◆ The problem: Among the lines of the material, copy those that hold the string "brush".

****************************************

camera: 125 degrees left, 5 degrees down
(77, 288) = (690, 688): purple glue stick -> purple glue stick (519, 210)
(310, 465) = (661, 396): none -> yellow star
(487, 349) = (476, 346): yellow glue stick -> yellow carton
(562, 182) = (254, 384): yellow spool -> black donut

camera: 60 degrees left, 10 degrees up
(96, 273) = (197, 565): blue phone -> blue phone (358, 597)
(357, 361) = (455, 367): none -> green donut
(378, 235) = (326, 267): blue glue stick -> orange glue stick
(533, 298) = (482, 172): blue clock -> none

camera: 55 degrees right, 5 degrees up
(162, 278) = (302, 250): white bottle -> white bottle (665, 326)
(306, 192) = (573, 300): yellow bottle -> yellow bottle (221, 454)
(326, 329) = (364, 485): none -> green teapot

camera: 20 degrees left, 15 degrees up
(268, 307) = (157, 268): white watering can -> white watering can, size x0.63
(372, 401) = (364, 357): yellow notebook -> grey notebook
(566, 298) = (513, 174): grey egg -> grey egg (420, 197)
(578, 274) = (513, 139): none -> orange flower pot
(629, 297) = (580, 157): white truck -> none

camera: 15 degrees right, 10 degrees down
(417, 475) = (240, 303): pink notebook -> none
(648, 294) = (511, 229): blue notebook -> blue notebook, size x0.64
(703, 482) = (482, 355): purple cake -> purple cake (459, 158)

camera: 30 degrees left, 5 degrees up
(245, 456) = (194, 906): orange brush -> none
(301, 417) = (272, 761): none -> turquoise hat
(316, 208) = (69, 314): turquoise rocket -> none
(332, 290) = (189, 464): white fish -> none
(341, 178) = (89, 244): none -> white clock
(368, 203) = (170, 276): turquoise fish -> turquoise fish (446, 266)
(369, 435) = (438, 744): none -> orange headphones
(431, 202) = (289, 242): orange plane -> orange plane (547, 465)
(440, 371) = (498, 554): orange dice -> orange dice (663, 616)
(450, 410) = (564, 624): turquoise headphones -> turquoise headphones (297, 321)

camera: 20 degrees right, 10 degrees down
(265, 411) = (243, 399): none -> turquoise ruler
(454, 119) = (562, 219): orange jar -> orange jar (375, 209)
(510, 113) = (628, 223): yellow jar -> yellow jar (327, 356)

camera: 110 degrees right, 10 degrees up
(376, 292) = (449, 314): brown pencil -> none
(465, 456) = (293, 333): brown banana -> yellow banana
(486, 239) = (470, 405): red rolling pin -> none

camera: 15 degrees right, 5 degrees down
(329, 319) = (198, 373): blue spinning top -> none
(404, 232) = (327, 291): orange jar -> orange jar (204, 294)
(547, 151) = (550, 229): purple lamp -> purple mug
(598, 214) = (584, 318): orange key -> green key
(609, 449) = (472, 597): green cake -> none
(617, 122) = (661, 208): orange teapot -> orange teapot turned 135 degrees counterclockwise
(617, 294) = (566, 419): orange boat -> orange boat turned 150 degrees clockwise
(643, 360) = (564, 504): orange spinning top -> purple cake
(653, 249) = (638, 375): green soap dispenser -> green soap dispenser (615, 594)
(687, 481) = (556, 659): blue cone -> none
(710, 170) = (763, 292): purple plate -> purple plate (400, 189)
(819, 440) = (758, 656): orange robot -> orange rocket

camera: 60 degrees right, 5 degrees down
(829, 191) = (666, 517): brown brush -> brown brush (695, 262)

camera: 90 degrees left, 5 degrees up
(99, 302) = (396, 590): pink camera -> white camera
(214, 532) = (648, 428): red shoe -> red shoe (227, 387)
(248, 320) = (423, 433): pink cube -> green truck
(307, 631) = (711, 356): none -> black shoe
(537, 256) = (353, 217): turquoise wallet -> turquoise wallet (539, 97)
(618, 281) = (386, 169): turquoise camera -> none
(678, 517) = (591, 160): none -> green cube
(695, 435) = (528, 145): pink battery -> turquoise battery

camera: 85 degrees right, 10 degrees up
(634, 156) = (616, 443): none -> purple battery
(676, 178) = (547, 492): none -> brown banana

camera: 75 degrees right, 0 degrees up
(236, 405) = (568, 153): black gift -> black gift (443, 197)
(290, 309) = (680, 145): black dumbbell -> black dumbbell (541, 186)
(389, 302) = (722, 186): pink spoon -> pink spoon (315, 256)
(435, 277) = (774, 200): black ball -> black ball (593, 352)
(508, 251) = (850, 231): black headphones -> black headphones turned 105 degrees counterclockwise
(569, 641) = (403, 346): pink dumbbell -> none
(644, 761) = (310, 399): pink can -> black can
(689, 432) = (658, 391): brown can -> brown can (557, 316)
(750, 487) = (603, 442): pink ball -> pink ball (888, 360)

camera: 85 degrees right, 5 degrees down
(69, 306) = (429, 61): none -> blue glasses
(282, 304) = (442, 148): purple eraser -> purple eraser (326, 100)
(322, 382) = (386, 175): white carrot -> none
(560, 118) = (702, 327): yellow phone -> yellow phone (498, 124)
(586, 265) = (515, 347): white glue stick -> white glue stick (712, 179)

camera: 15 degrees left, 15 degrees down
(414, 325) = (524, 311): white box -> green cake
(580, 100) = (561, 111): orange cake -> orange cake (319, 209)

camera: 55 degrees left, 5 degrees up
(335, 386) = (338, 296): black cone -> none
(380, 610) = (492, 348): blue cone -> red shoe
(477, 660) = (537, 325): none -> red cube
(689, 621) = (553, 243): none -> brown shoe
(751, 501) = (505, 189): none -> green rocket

****************************************

◆ Exercise response:
(245, 456) = (194, 906): orange brush -> none
(829, 191) = (666, 517): brown brush -> brown brush (695, 262)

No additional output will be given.